**Records for processing**
* * *

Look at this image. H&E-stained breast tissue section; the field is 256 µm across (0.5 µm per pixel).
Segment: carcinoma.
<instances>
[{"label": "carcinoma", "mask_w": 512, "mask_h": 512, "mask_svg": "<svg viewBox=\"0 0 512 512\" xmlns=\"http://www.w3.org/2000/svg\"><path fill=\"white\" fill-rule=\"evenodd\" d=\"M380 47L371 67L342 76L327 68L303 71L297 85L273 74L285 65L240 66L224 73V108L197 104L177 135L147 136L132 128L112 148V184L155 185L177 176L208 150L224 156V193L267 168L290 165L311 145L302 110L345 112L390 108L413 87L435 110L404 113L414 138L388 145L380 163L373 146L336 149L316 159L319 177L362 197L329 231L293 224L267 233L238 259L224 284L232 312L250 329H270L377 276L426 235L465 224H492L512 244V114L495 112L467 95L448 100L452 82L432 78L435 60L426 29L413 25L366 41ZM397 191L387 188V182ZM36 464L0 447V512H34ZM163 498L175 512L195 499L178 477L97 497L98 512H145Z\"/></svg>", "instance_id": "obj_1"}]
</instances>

* * *

**Exercise prompt**
Each record above should be restated word for word.

**Correct result**
Look at this image. H&E-stained breast tissue section; the field is 256 µm across (0.5 µm per pixel).
Segment: carcinoma.
<instances>
[{"label": "carcinoma", "mask_w": 512, "mask_h": 512, "mask_svg": "<svg viewBox=\"0 0 512 512\" xmlns=\"http://www.w3.org/2000/svg\"><path fill=\"white\" fill-rule=\"evenodd\" d=\"M380 47L371 67L342 76L327 68L303 71L297 85L273 74L285 65L240 66L224 73V108L197 104L177 135L147 136L132 128L112 148V184L155 185L177 176L208 150L224 156V193L267 168L290 165L311 145L302 110L345 112L390 108L413 87L435 110L404 113L414 138L388 145L380 163L373 146L336 149L316 159L319 177L362 197L329 231L293 224L267 233L238 259L224 284L232 312L250 329H270L377 276L426 235L465 224H492L512 244V114L495 112L467 95L448 100L452 82L432 78L435 60L426 29L413 25L366 41ZM397 191L387 188V182ZM36 464L0 447V512H34ZM163 498L175 512L195 499L178 477L97 497L98 512H145Z\"/></svg>", "instance_id": "obj_1"}]
</instances>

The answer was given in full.